◆ **Dataset records**
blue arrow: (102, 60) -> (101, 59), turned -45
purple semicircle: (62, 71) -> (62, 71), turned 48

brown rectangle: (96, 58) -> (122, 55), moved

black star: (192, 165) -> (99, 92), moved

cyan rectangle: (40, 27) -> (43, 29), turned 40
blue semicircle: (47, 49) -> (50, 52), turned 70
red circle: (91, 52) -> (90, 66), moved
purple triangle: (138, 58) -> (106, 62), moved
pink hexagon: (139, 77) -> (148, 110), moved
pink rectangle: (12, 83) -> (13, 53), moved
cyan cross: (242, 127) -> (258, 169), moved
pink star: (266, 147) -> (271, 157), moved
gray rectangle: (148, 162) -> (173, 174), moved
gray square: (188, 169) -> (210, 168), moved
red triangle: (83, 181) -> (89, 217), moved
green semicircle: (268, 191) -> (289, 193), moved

==

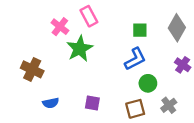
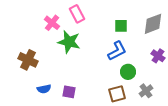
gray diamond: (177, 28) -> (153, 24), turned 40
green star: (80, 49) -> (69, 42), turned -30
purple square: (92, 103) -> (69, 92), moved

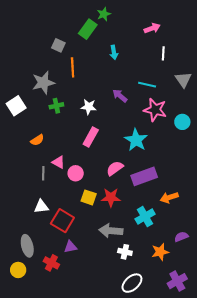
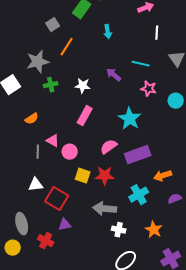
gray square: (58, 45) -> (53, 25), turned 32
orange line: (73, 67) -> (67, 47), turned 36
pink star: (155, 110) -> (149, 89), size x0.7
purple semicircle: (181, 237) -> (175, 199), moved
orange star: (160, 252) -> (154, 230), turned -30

◆ **Exercise objective**
Copy the listing above exactly, but only from the line with "gray diamond: (177, 28)" through the line with "orange line: (73, 67) -> (67, 47), turned 36", including those two lines and excluding any picture.

◆ **Output below**
gray diamond: (177, 28) -> (153, 24), turned 40
green star: (80, 49) -> (69, 42), turned -30
purple square: (92, 103) -> (69, 92), moved

gray square: (58, 45) -> (53, 25), turned 32
orange line: (73, 67) -> (67, 47), turned 36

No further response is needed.